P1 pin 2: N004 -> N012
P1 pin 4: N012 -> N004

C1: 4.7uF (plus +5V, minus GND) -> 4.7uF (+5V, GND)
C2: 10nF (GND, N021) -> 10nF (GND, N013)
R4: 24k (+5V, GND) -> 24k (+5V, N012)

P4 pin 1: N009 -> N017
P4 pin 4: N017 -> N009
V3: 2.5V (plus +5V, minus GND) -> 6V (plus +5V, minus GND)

※

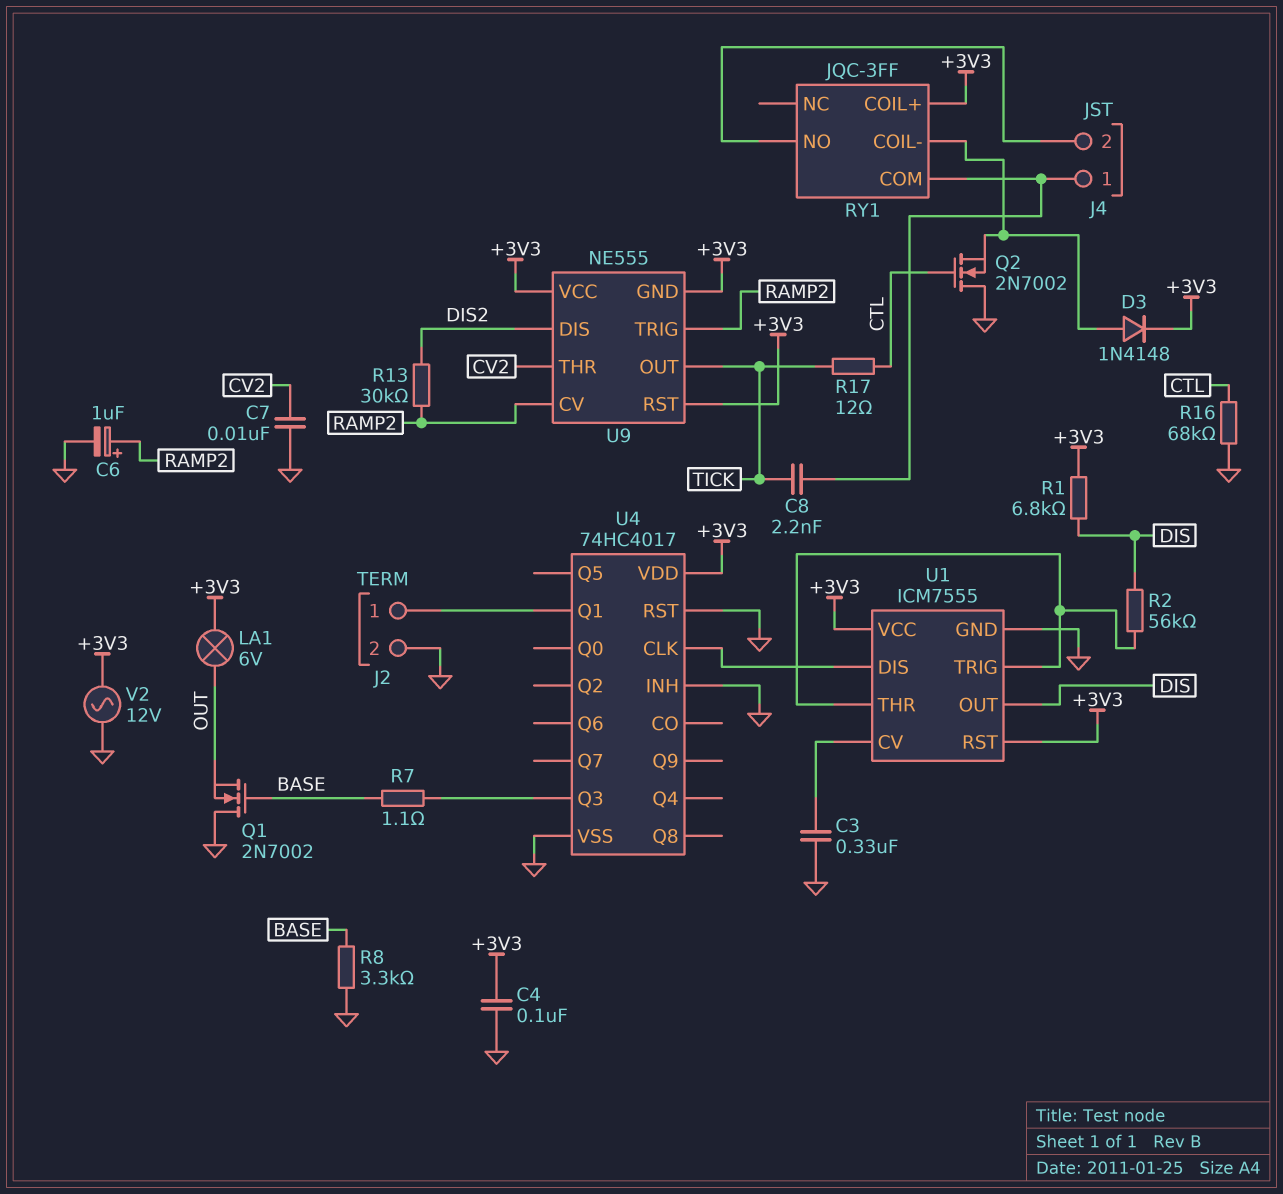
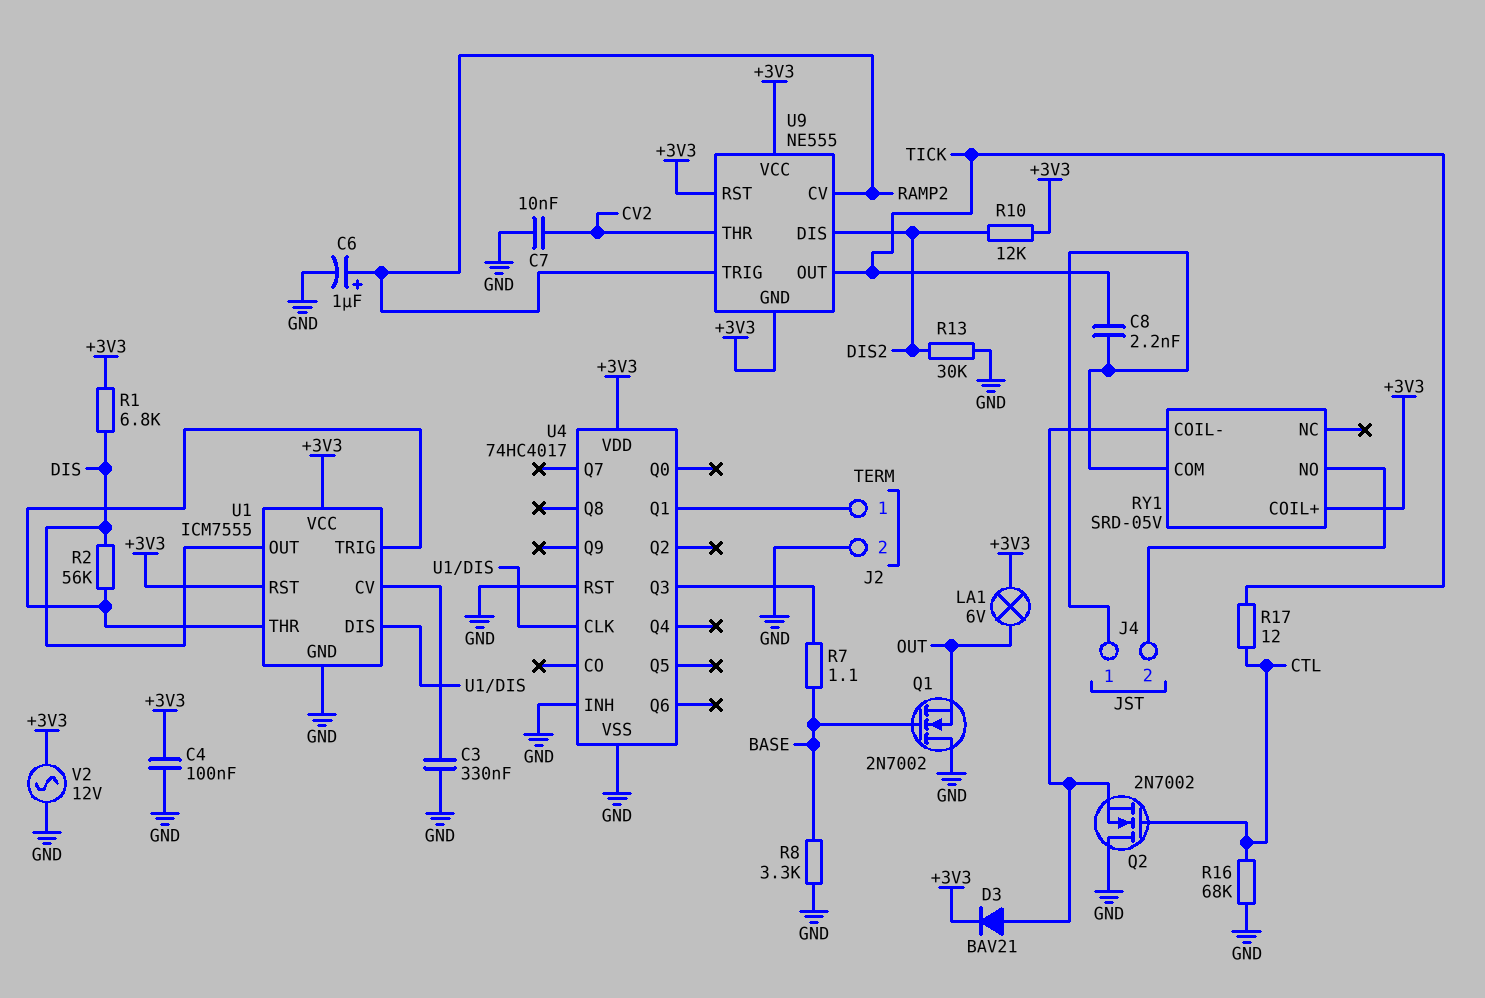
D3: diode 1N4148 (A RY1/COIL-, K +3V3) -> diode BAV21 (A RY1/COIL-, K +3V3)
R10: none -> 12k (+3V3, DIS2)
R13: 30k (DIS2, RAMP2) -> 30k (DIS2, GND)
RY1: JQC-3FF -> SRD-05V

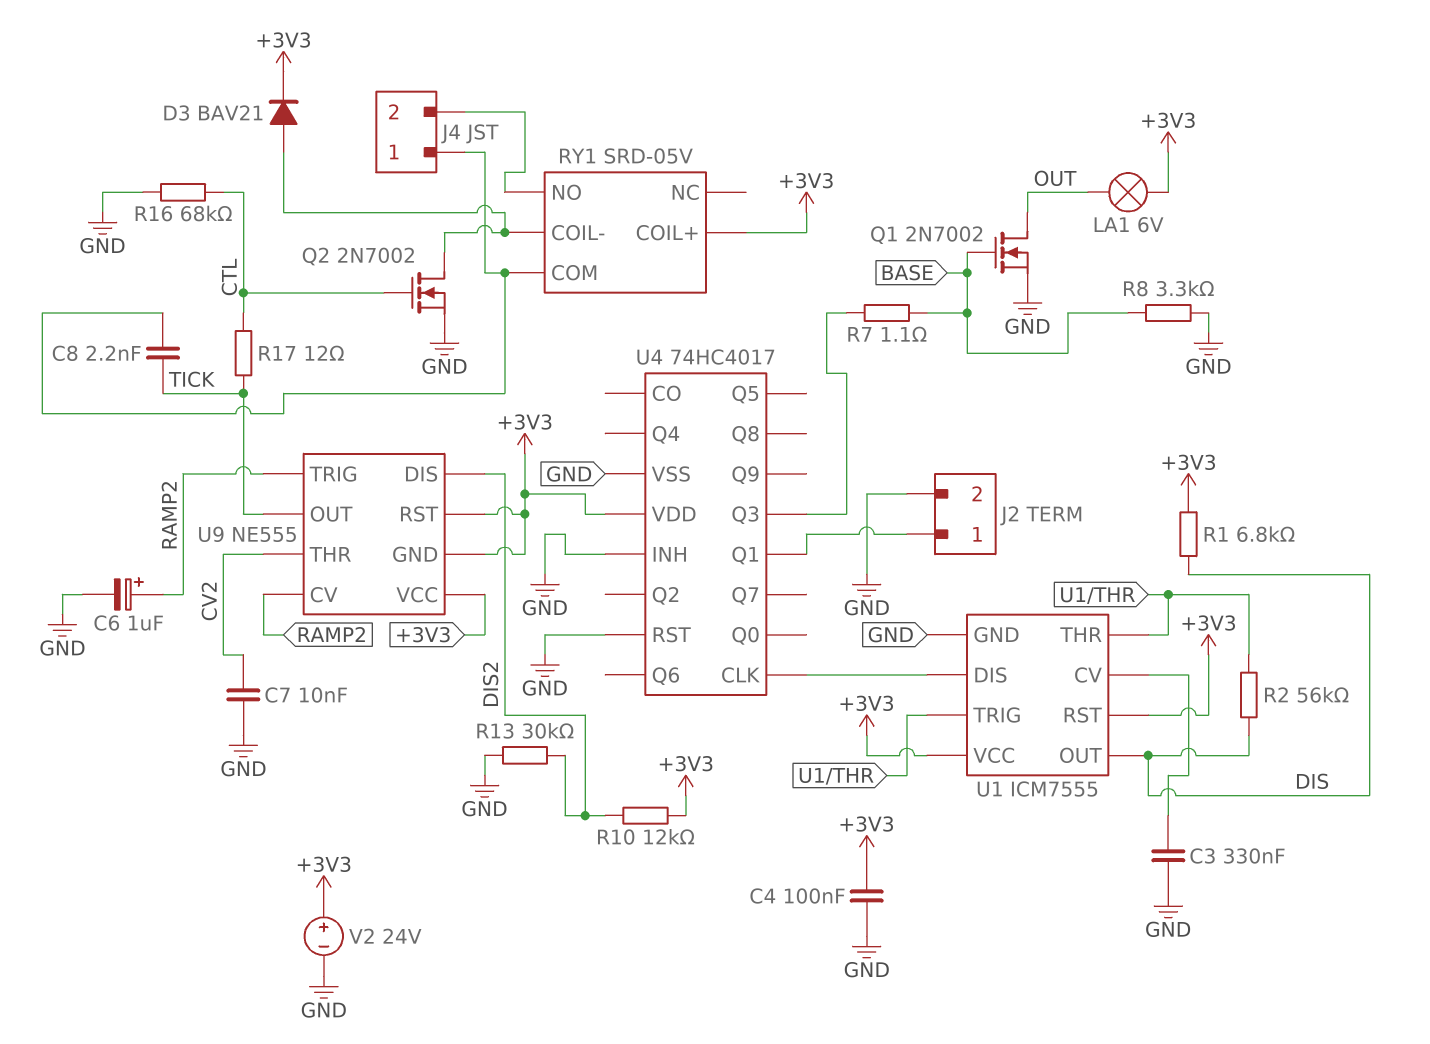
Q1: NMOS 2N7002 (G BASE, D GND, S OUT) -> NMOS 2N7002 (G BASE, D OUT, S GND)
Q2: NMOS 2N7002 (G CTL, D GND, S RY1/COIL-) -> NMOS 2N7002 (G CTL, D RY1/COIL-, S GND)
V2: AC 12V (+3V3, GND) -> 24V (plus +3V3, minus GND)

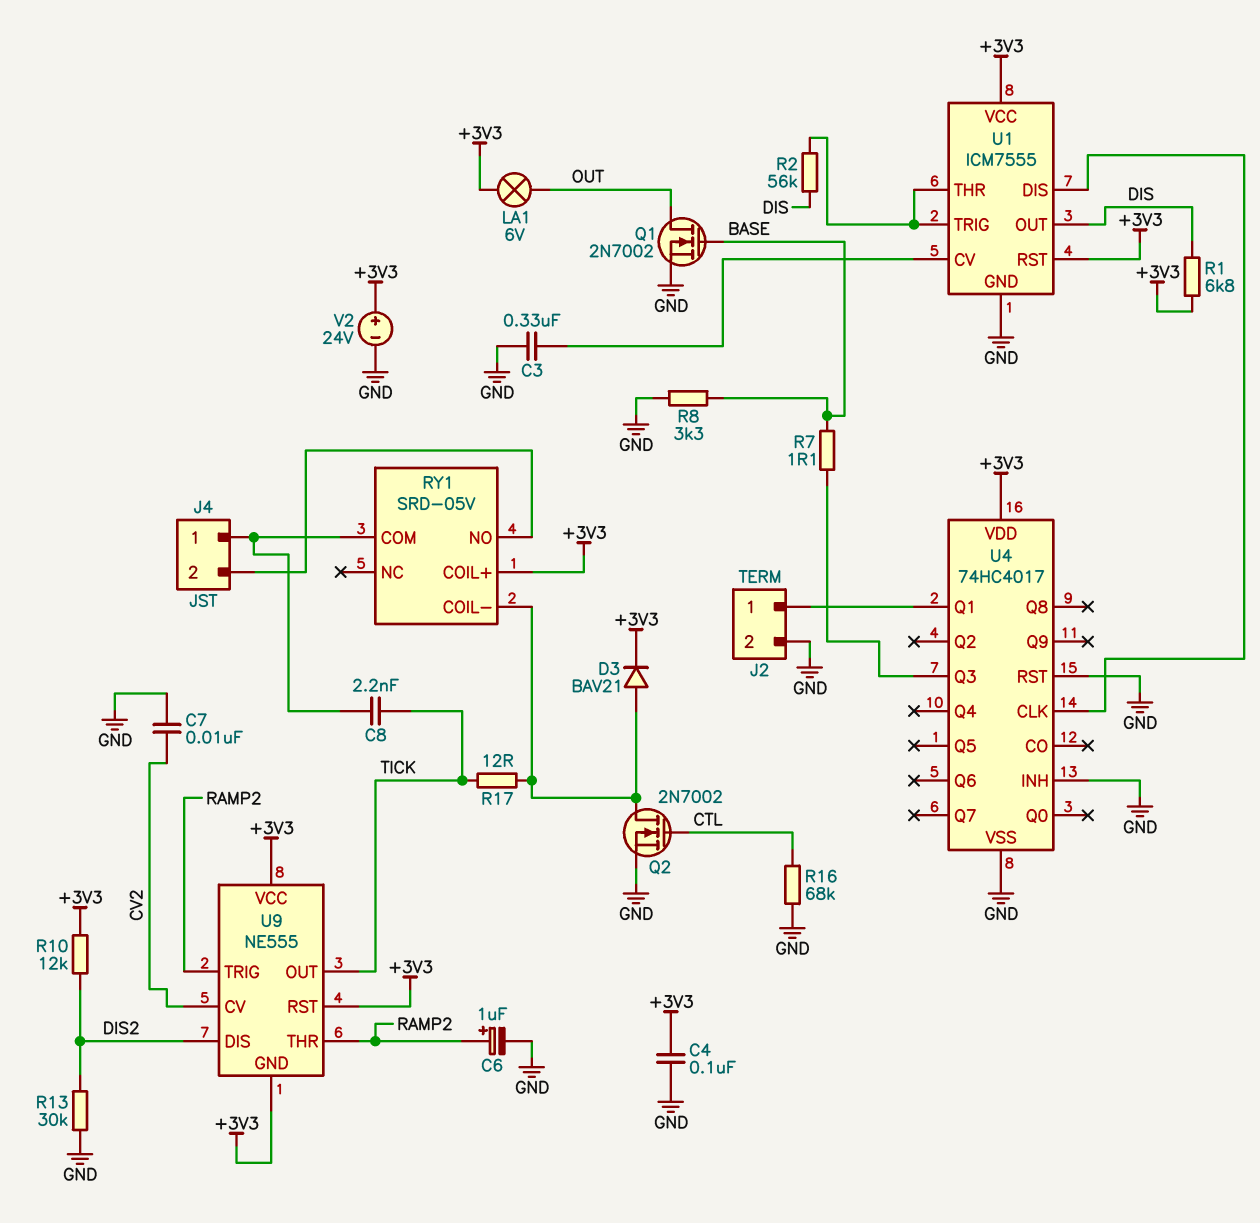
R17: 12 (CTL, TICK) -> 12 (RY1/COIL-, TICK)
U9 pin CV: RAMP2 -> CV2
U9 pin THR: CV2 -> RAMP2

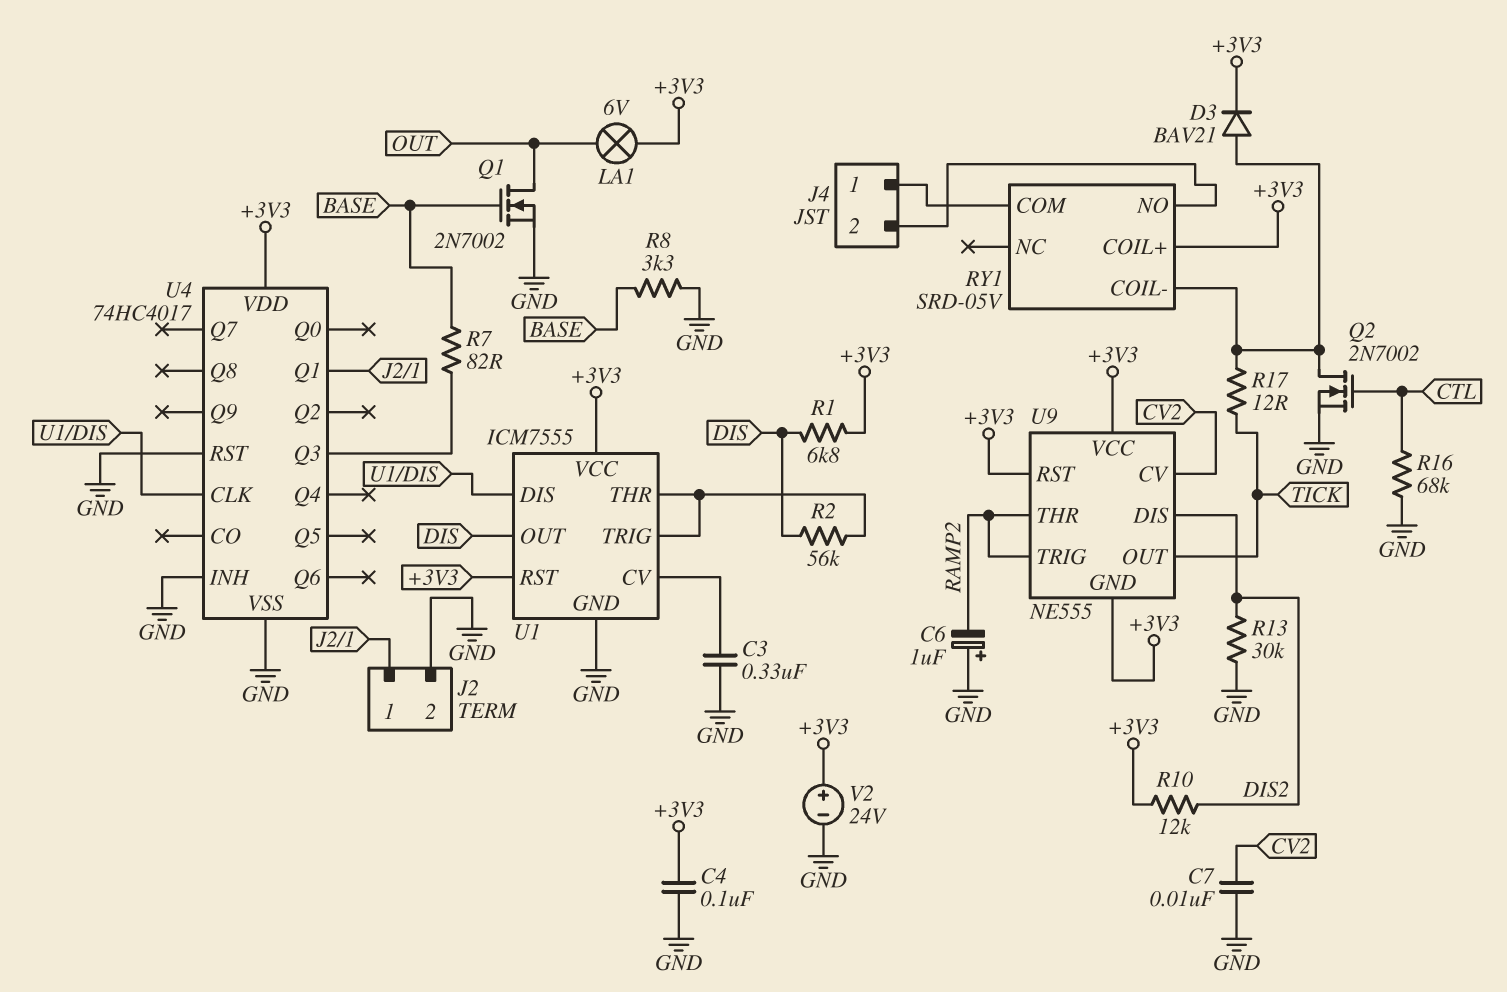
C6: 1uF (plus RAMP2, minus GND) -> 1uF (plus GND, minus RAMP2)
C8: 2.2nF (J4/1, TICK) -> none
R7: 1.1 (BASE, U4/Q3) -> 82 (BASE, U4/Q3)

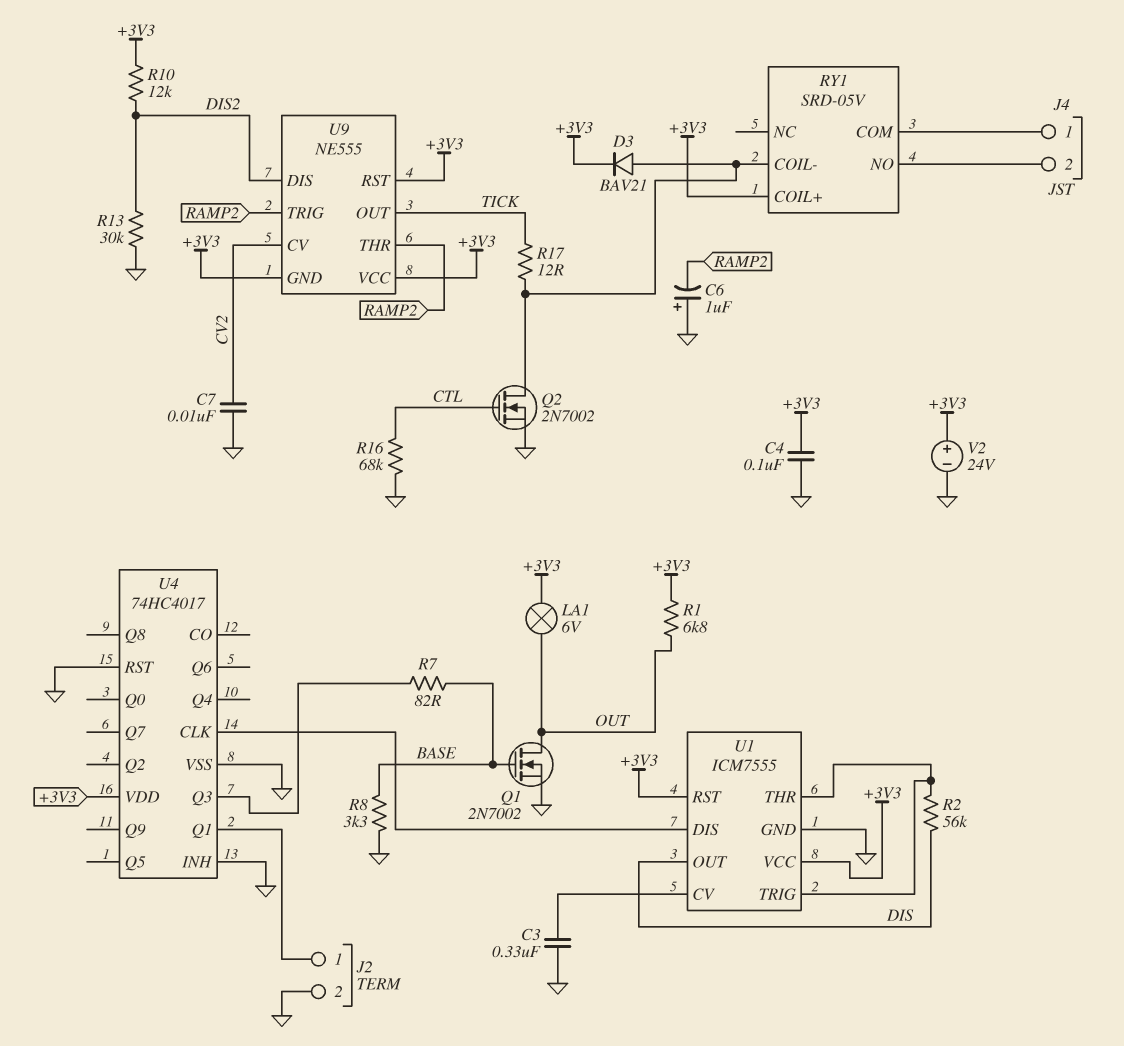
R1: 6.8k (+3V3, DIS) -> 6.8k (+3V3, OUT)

※

A single number is the whole answer: please count how many lines of the records above include the string "none".

* _COMPLETED TASK_
2